• ACTION ITEM: Transcribe exactly the lines that fall between the one holding "turquoise eraser: 3 -> 0" and the one holding "white cube: 0 -> 2", inclusive, from the entries below.

• INPUT MATERIAL:
[Start of Attachment]

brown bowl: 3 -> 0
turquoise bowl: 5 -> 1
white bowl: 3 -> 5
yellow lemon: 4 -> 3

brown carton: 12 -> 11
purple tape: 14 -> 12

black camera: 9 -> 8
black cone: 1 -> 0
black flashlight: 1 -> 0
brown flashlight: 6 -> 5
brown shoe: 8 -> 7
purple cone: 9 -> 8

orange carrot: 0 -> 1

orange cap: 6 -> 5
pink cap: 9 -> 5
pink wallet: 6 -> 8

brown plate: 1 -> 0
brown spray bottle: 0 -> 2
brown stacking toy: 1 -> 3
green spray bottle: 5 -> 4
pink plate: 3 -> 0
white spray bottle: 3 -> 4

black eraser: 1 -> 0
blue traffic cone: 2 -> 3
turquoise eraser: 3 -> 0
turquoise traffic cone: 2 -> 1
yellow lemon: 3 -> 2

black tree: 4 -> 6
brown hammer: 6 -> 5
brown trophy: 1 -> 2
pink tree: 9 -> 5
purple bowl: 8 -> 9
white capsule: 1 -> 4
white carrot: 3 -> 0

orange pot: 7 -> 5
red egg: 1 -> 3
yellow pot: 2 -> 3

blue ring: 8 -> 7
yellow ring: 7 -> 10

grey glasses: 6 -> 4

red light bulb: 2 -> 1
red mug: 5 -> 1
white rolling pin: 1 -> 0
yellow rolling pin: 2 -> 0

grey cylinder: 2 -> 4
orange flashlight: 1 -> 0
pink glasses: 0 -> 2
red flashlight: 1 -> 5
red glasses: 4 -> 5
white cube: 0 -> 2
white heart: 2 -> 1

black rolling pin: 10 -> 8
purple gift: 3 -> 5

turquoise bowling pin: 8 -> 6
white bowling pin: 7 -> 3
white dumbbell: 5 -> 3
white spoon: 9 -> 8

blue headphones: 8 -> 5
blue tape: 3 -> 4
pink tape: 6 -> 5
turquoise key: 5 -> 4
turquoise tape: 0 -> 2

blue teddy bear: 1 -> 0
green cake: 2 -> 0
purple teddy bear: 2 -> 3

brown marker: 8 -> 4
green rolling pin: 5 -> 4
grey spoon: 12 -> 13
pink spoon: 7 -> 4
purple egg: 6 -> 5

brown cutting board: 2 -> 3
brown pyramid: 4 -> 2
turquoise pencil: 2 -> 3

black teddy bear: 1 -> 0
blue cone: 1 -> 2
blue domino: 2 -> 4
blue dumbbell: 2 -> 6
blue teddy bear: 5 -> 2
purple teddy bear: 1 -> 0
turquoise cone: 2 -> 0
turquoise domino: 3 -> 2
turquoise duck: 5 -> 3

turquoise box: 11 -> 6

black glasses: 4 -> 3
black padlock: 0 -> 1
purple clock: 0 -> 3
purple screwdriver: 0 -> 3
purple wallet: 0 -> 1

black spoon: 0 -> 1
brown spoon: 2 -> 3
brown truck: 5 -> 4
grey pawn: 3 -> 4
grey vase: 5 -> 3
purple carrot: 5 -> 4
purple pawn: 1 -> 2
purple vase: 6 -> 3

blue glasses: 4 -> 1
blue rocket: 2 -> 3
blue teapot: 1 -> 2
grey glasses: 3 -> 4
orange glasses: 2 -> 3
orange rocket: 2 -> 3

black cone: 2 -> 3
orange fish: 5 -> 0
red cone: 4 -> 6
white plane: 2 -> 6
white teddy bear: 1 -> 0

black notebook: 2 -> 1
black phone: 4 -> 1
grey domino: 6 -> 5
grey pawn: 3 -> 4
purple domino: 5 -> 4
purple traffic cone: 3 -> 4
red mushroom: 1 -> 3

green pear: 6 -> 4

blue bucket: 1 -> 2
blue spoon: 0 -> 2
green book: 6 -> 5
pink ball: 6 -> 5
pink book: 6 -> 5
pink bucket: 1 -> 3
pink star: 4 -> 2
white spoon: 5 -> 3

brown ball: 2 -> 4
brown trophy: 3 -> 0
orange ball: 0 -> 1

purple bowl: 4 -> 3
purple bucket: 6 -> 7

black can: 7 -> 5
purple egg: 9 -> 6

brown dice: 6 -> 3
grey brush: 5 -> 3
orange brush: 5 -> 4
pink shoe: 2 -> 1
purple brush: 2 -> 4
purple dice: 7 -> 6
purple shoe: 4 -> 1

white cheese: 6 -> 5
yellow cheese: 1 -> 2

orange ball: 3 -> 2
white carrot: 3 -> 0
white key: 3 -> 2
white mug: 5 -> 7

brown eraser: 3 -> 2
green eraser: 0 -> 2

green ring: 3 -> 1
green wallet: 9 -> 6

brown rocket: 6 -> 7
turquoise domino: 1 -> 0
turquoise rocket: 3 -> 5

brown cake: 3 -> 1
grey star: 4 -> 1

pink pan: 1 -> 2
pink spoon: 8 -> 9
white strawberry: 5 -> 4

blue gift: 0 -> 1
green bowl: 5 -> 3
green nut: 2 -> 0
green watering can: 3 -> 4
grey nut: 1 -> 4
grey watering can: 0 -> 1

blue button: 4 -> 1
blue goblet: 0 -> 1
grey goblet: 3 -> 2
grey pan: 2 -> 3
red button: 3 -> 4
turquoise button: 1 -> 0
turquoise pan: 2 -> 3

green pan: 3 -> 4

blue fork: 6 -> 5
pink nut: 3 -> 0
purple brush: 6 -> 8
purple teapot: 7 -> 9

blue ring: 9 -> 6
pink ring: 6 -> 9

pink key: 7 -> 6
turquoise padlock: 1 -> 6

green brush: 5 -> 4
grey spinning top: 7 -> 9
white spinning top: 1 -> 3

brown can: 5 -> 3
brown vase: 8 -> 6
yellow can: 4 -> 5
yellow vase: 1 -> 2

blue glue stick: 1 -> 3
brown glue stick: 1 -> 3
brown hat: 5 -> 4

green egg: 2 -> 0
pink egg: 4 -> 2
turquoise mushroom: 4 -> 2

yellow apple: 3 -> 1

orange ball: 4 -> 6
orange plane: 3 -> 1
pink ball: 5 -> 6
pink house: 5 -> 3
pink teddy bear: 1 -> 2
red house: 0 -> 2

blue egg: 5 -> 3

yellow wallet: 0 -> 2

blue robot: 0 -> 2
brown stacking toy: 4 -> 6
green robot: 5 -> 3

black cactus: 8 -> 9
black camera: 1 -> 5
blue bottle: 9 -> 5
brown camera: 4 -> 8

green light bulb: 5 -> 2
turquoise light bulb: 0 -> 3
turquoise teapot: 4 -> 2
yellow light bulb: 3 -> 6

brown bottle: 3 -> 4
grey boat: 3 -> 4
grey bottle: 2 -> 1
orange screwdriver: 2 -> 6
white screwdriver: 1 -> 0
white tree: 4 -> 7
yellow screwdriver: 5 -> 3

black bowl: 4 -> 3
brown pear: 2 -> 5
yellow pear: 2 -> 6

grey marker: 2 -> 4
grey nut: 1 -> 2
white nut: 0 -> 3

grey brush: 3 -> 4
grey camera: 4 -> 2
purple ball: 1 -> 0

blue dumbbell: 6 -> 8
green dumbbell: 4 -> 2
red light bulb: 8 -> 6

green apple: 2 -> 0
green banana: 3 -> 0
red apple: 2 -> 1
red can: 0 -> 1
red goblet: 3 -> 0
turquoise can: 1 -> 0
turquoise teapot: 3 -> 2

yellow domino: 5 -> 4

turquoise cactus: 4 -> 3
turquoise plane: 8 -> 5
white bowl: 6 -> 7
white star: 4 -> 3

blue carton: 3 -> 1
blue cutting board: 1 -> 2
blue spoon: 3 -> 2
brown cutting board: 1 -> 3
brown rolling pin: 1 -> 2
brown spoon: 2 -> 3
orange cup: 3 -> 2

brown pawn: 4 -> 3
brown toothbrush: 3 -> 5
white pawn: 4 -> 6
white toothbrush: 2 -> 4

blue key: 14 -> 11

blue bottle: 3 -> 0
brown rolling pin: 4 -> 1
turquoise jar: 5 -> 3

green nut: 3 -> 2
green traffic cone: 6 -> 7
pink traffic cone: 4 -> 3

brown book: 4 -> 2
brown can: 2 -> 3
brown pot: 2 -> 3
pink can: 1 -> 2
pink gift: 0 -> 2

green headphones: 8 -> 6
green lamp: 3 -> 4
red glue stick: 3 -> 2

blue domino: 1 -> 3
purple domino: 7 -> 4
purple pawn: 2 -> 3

[End of Attachment]

• SOLUTION TO THE EXERCISE:
turquoise eraser: 3 -> 0
turquoise traffic cone: 2 -> 1
yellow lemon: 3 -> 2

black tree: 4 -> 6
brown hammer: 6 -> 5
brown trophy: 1 -> 2
pink tree: 9 -> 5
purple bowl: 8 -> 9
white capsule: 1 -> 4
white carrot: 3 -> 0

orange pot: 7 -> 5
red egg: 1 -> 3
yellow pot: 2 -> 3

blue ring: 8 -> 7
yellow ring: 7 -> 10

grey glasses: 6 -> 4

red light bulb: 2 -> 1
red mug: 5 -> 1
white rolling pin: 1 -> 0
yellow rolling pin: 2 -> 0

grey cylinder: 2 -> 4
orange flashlight: 1 -> 0
pink glasses: 0 -> 2
red flashlight: 1 -> 5
red glasses: 4 -> 5
white cube: 0 -> 2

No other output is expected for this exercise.